··· Data provided

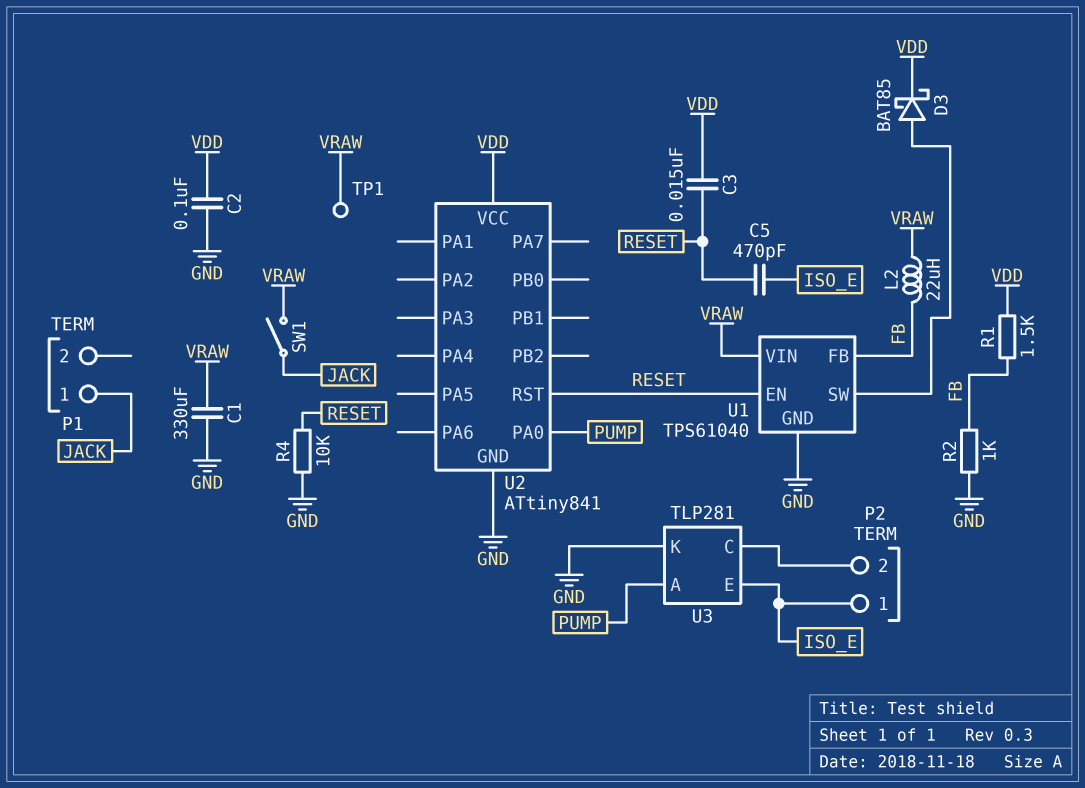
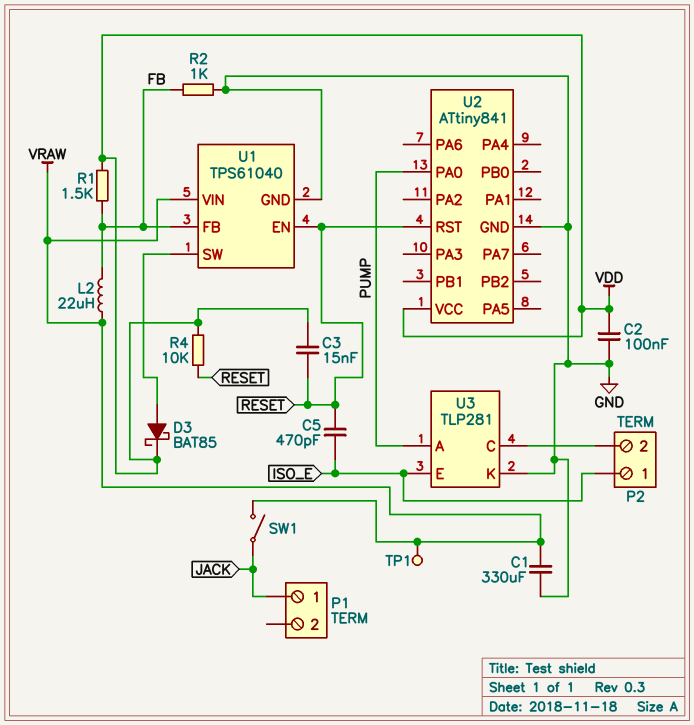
R4: 10k (GND, RESET) -> 10k (RESET, VDD)

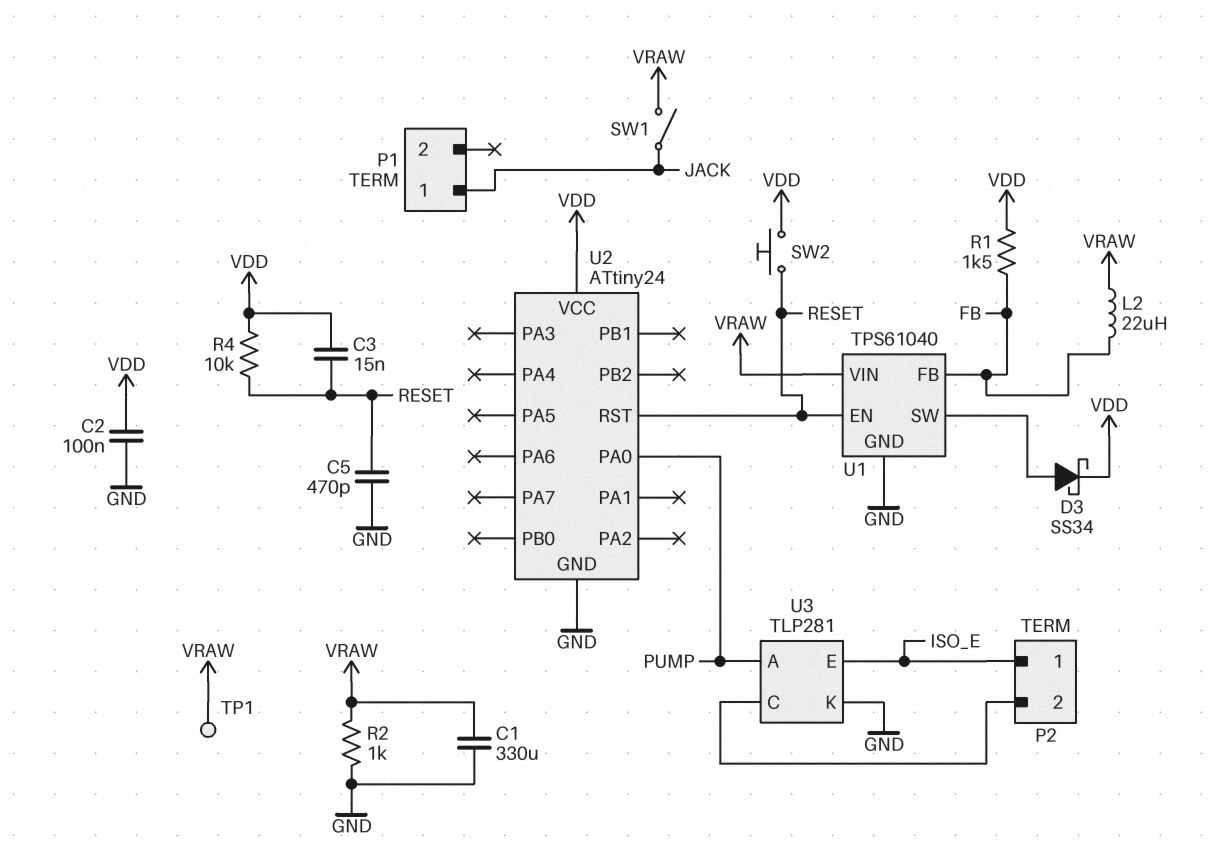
C5: 470pF (ISO_E, RESET) -> 470pF (GND, RESET)
D3: schottky BAT85 (A U1/SW, K VDD) -> schottky SS34 (A U1/SW, K VDD)
R2: 1k (FB, GND) -> 1k (GND, VRAW)
SW2: none -> button (RESET, VDD)
U2: ATtiny841 -> ATtiny24

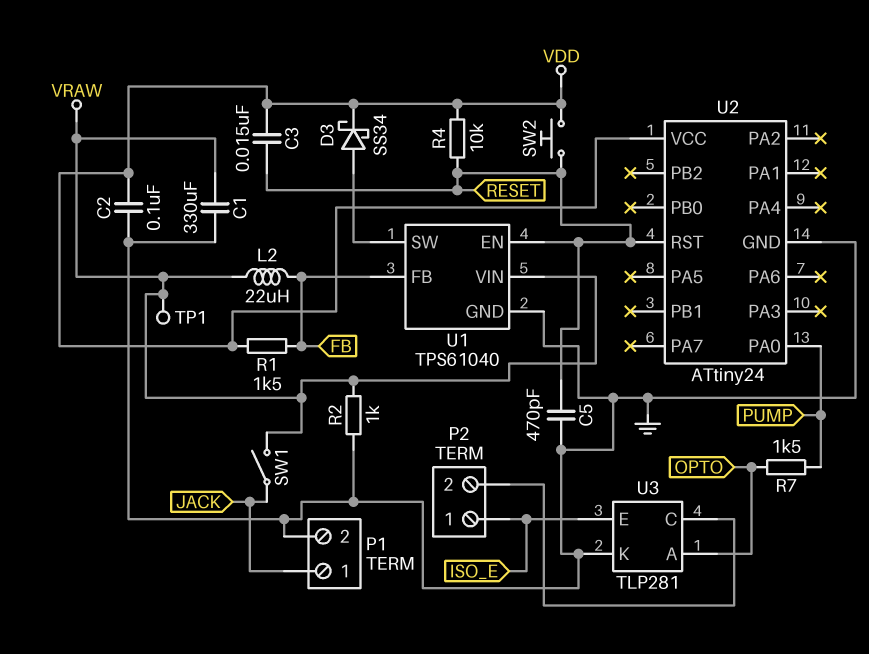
P1 pin 2: none -> GND
R7: none -> 1.5k (OPTO, PUMP)
U3 pin A: PUMP -> OPTO

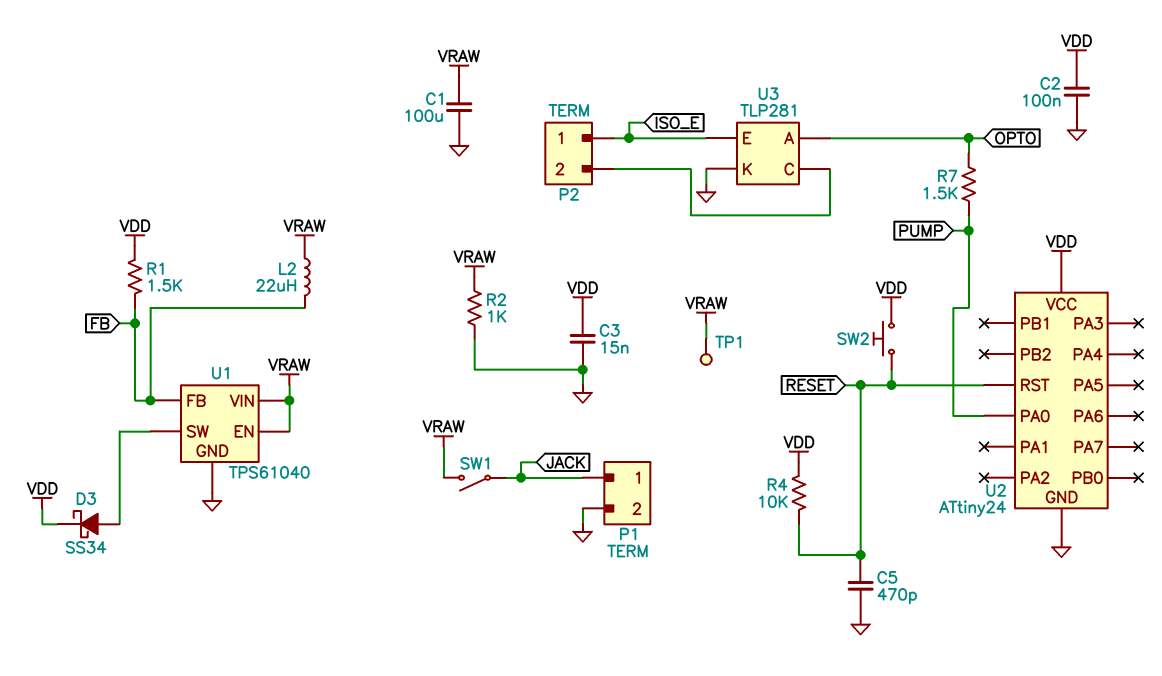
C1: 330uF (GND, VRAW) -> 100uF (GND, VRAW)
C3: 15nF (RESET, VDD) -> 15nF (GND, VDD)
U1 pin EN: RESET -> VRAW

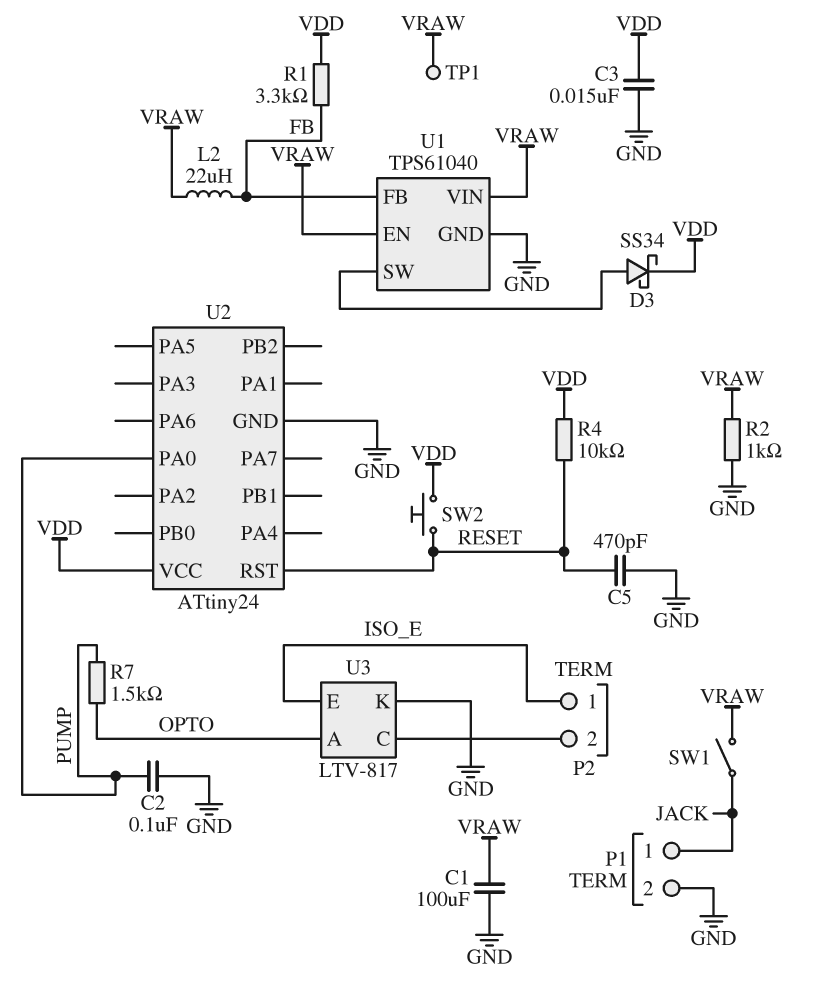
C2: 100nF (GND, VDD) -> 100nF (GND, PUMP)
R1: 1.5k (FB, VDD) -> 3.3k (FB, VDD)
U3: TLP281 -> LTV-817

······

Action item: Before answering, please find the line containing "U3 pin A: PUMP -> OPTO" above, then copy exactly from it through the last line of the entries, both included, without pictures.

Response to this task:
U3 pin A: PUMP -> OPTO

C1: 330uF (GND, VRAW) -> 100uF (GND, VRAW)
C3: 15nF (RESET, VDD) -> 15nF (GND, VDD)
U1 pin EN: RESET -> VRAW

C2: 100nF (GND, VDD) -> 100nF (GND, PUMP)
R1: 1.5k (FB, VDD) -> 3.3k (FB, VDD)
U3: TLP281 -> LTV-817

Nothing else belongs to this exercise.